(Records from a data collection)
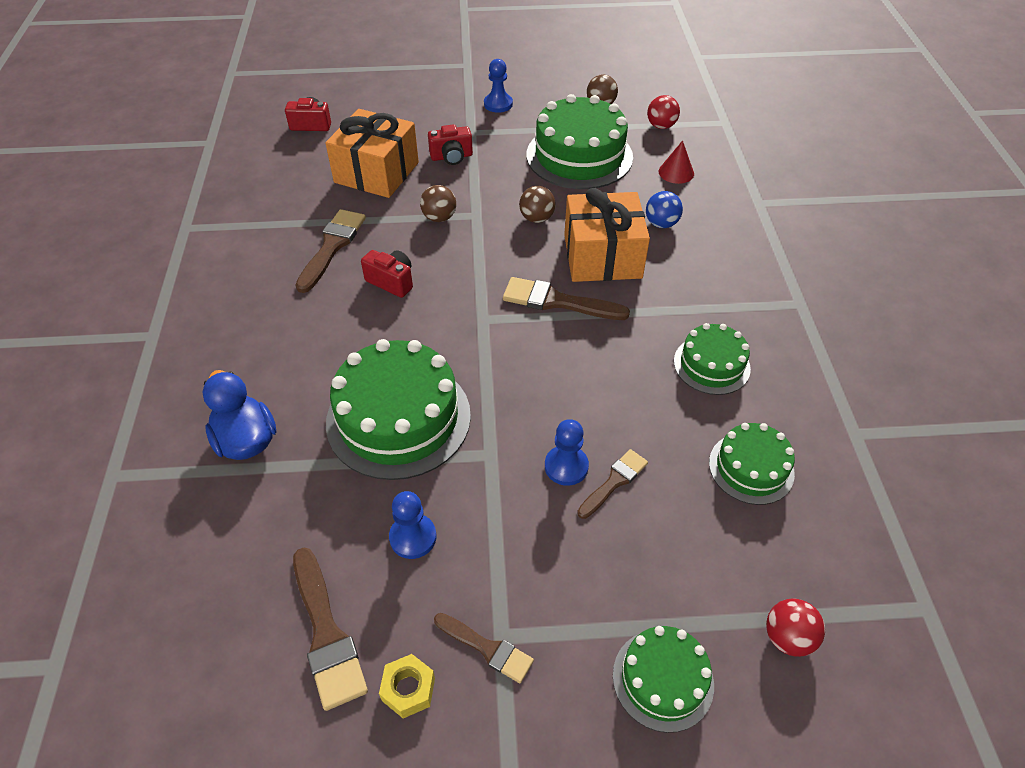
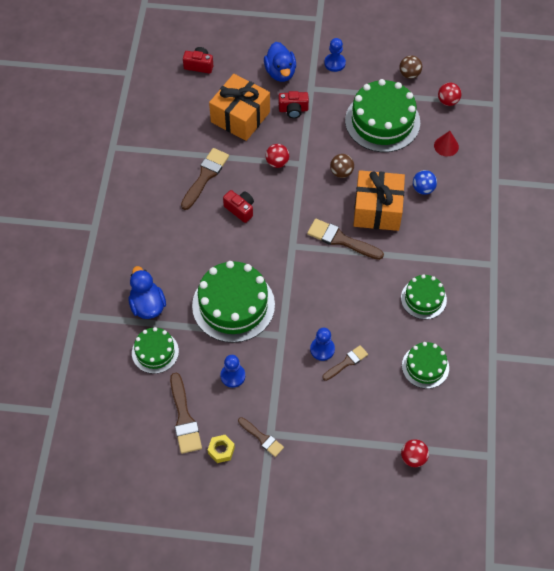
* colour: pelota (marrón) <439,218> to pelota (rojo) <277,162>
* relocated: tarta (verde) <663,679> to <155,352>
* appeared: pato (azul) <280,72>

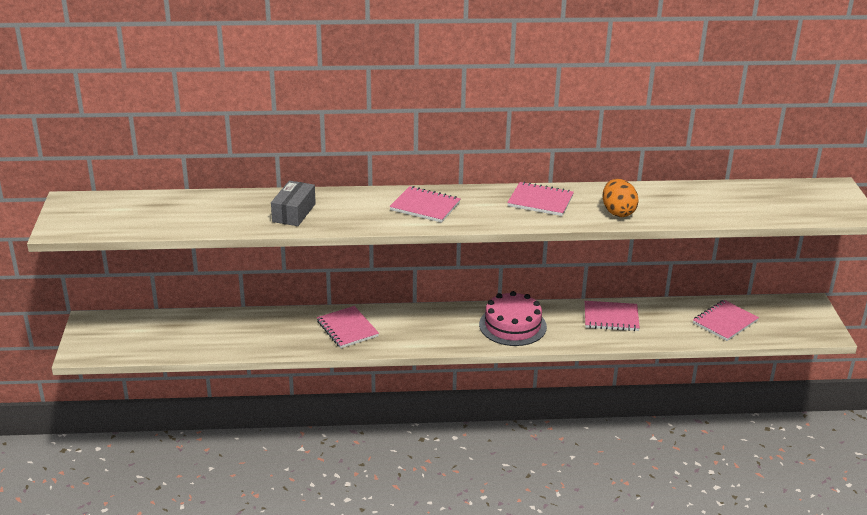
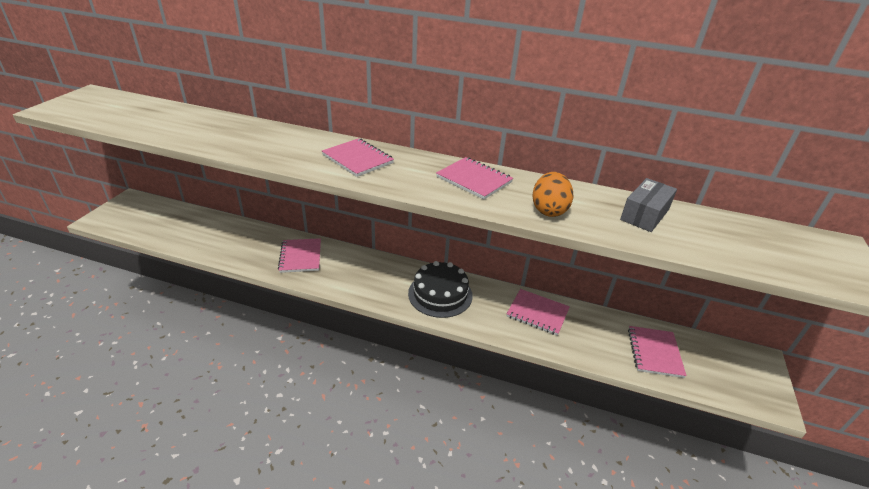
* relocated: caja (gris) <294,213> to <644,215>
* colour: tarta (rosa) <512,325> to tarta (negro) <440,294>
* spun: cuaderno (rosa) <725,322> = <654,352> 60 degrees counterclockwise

* **Work request**
Transcribe all of the records above exactly; no image should appear in what you write.

* **Written answer**
* colour: pelota (marrón) <439,218> to pelota (rojo) <277,162>
* relocated: tarta (verde) <663,679> to <155,352>
* appeared: pato (azul) <280,72>

* relocated: caja (gris) <294,213> to <644,215>
* colour: tarta (rosa) <512,325> to tarta (negro) <440,294>
* spun: cuaderno (rosa) <725,322> = <654,352> 60 degrees counterclockwise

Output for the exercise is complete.